**YOUR ASSIGNMENT**.
Scan the data for "none" and copy each matching line.
"""
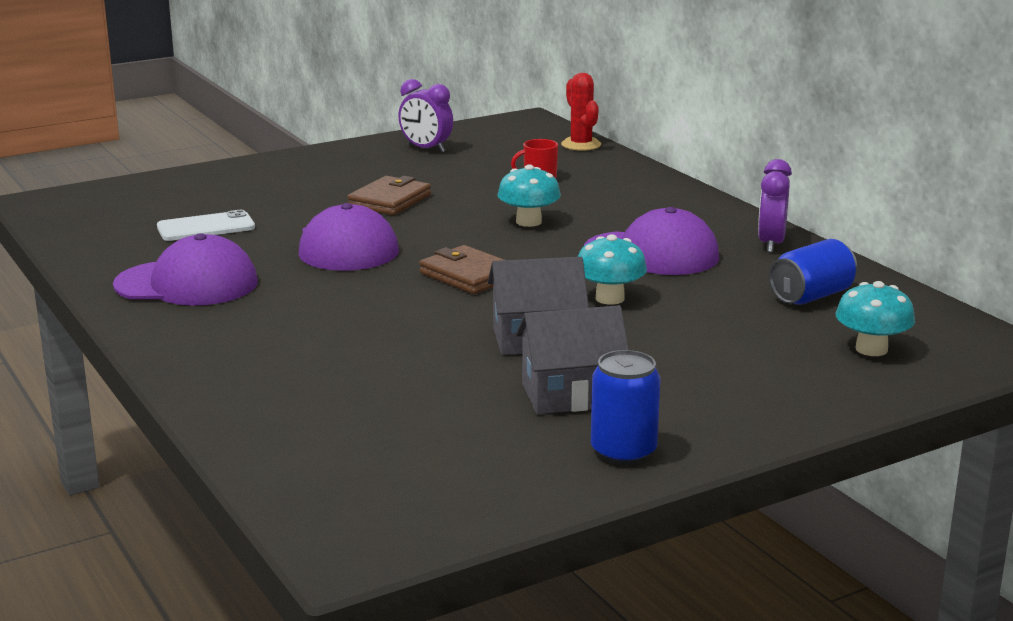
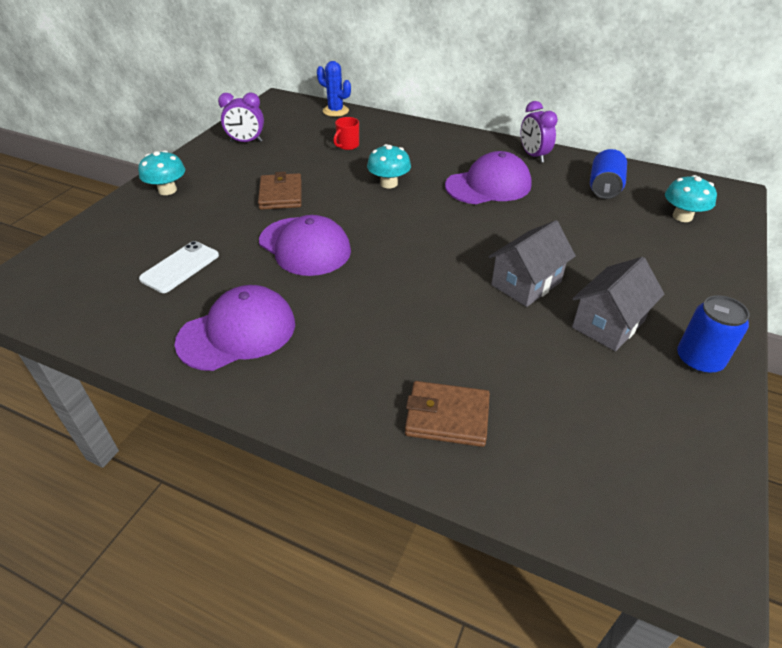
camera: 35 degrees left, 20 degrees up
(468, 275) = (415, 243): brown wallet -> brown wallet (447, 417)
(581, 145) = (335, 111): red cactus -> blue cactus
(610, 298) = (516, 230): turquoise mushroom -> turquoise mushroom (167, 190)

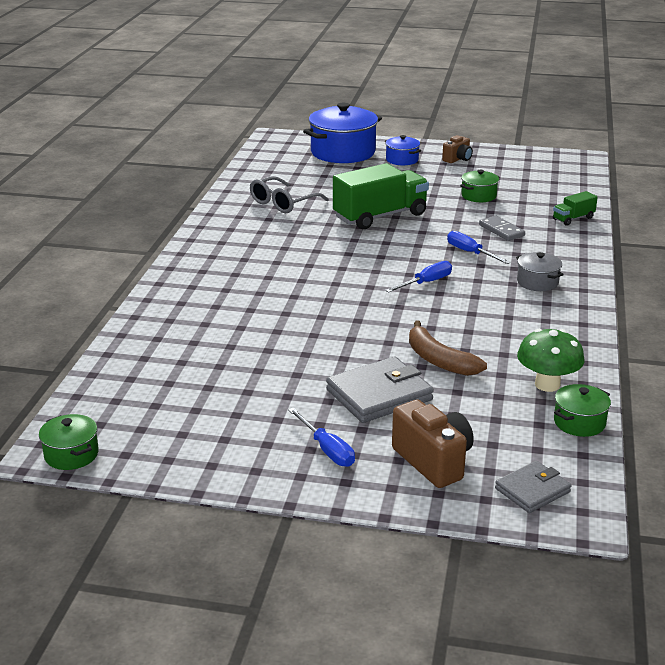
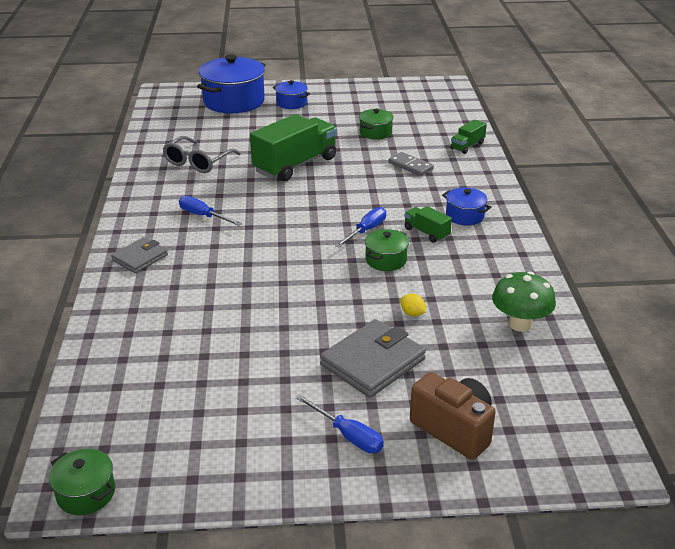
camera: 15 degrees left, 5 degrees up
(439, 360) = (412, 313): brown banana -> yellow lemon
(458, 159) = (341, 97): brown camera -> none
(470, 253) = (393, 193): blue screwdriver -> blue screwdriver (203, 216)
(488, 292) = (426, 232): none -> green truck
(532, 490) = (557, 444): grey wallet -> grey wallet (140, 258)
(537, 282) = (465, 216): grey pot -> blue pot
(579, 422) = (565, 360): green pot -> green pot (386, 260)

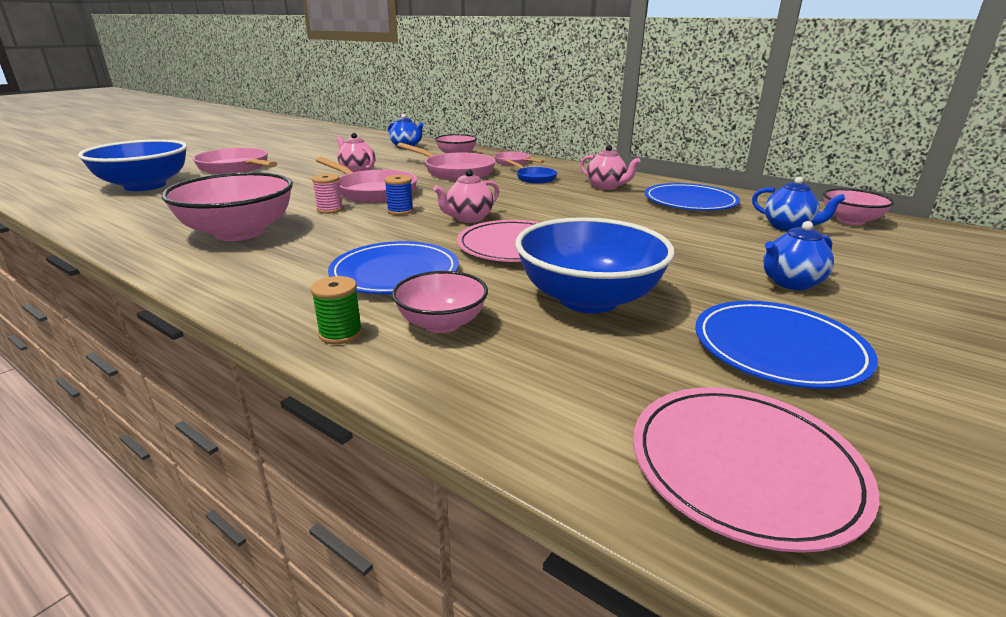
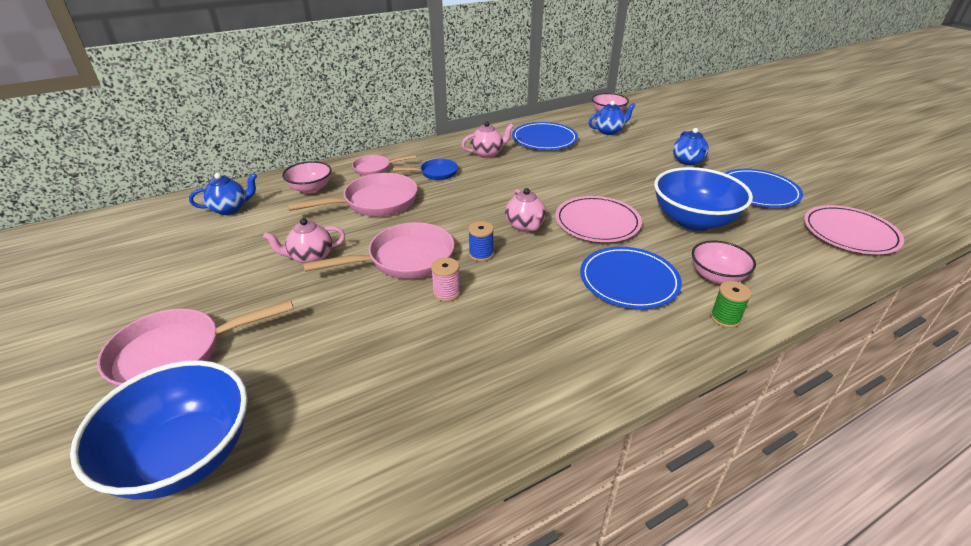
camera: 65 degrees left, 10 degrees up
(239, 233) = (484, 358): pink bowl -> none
"""
"""
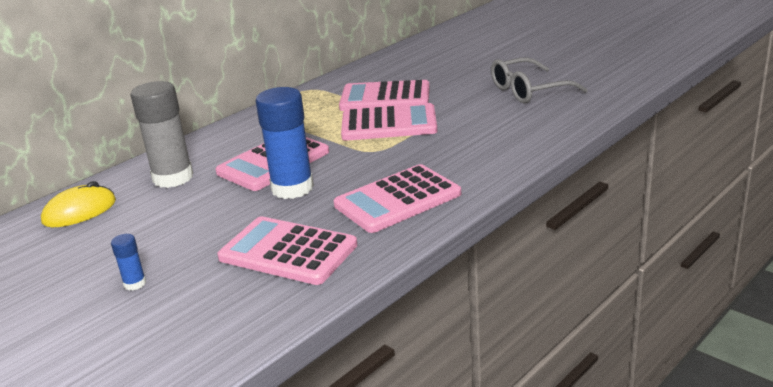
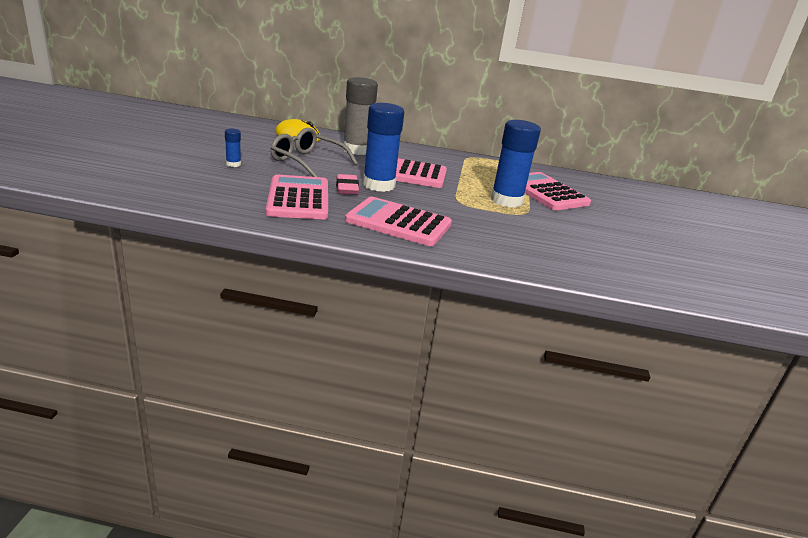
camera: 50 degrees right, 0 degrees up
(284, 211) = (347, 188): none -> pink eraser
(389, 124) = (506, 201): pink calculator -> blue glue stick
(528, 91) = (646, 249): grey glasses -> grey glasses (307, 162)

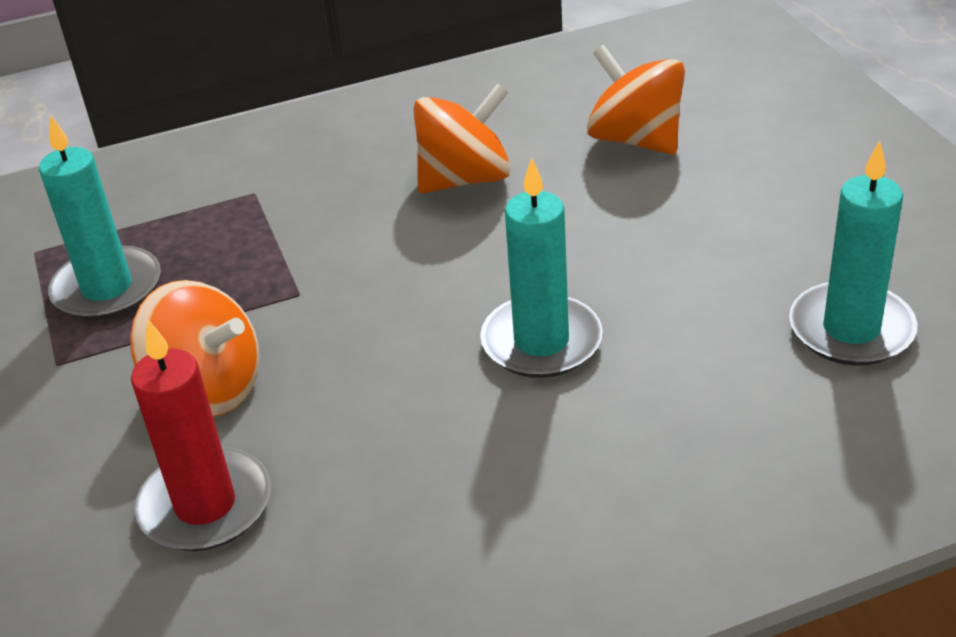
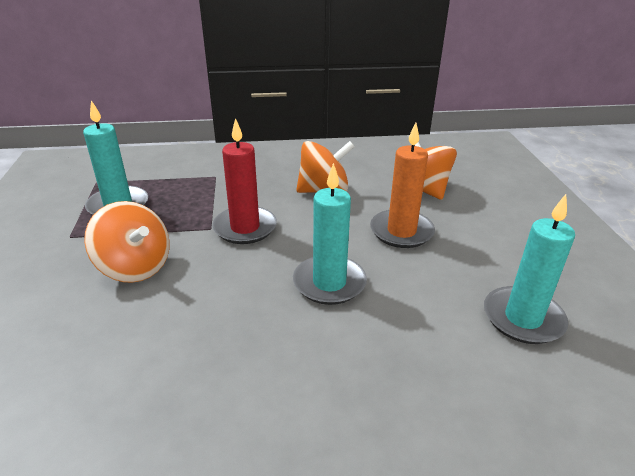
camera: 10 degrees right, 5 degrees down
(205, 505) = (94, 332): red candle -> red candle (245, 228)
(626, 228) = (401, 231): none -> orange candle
"""
**REPLY**.
(458, 159) = (341, 97): brown camera -> none
(488, 292) = (426, 232): none -> green truck
(239, 233) = (484, 358): pink bowl -> none
(284, 211) = (347, 188): none -> pink eraser
(626, 228) = (401, 231): none -> orange candle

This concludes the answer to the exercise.